SUPPLIED DATA:
_ _ _ _ _
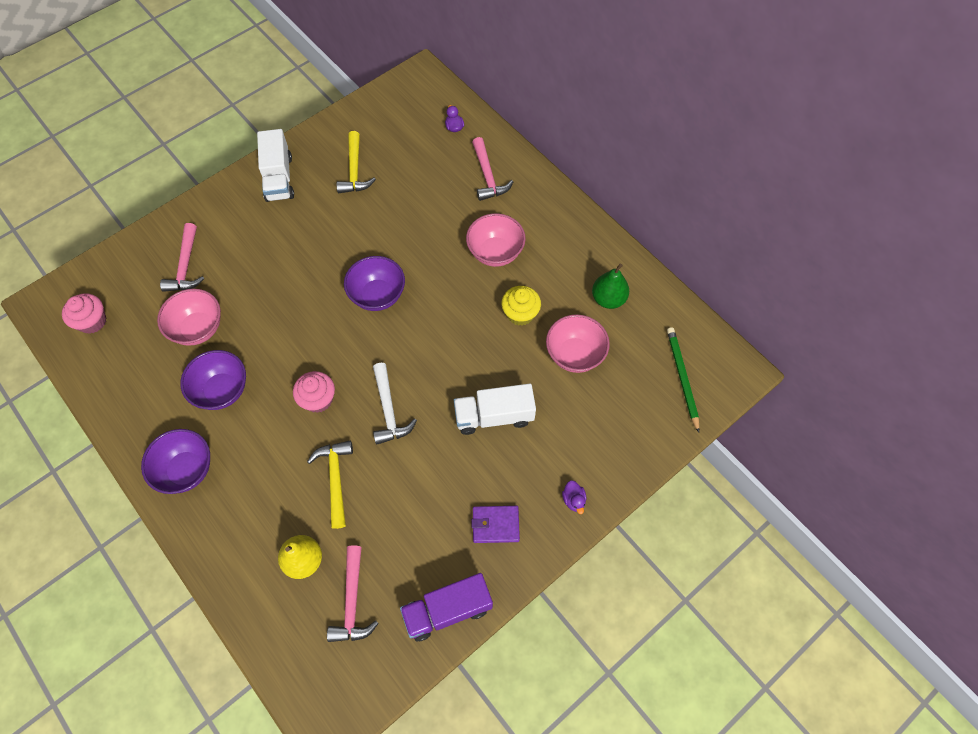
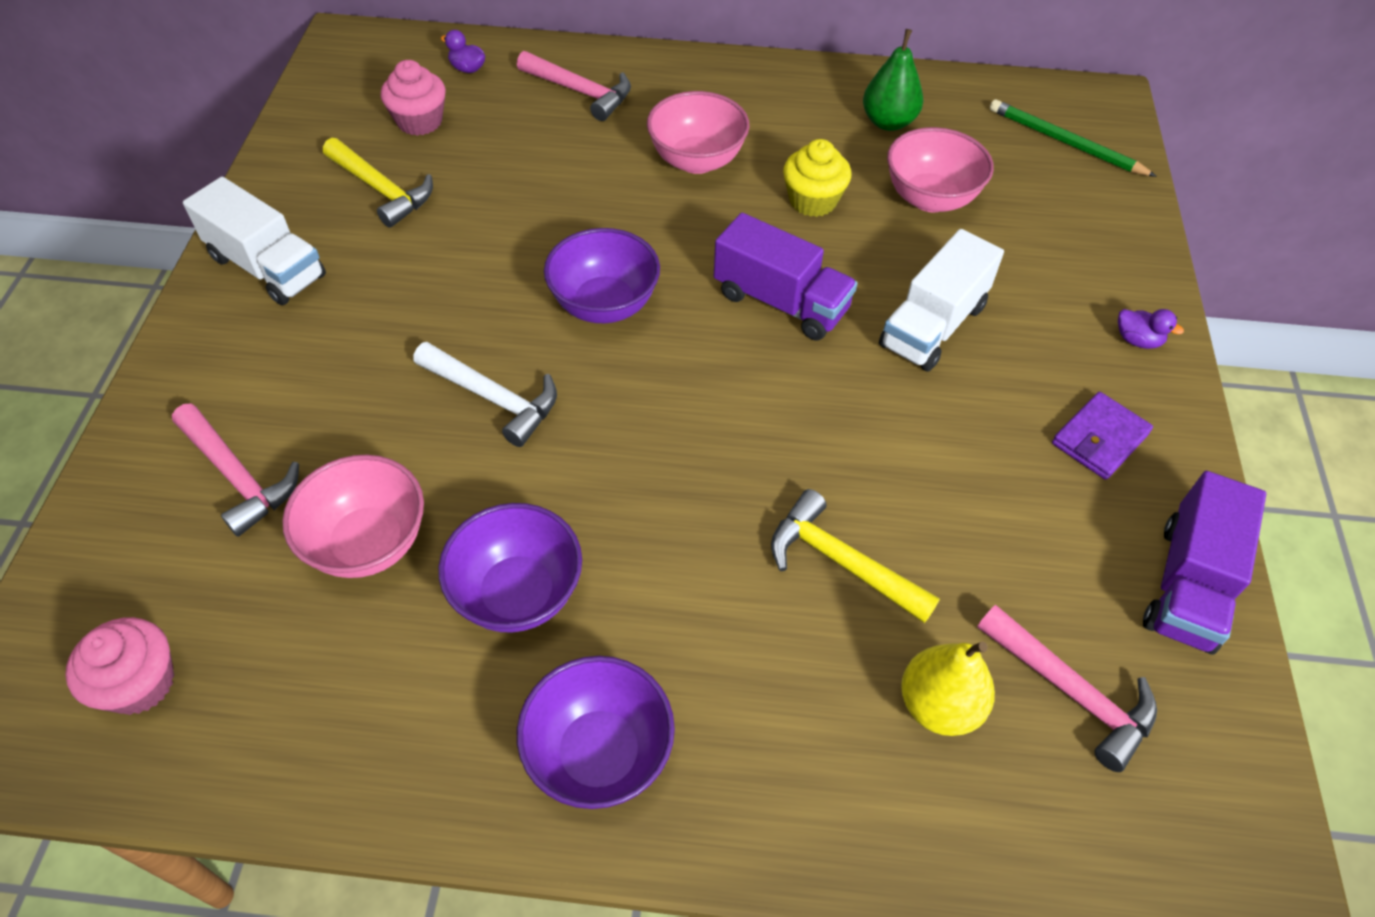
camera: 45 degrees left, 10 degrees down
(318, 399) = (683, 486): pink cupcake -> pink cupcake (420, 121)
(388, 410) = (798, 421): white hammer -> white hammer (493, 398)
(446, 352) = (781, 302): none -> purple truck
_ _ _ _ _
WHAT THIS TASK INVOLVES:
Nothing but the lines from the one containing "(388, 410) = (798, 421): white" through the final line of the listing above belongs in the answer; set them down exactly.

ANSWER FOR THE TASK:
(388, 410) = (798, 421): white hammer -> white hammer (493, 398)
(446, 352) = (781, 302): none -> purple truck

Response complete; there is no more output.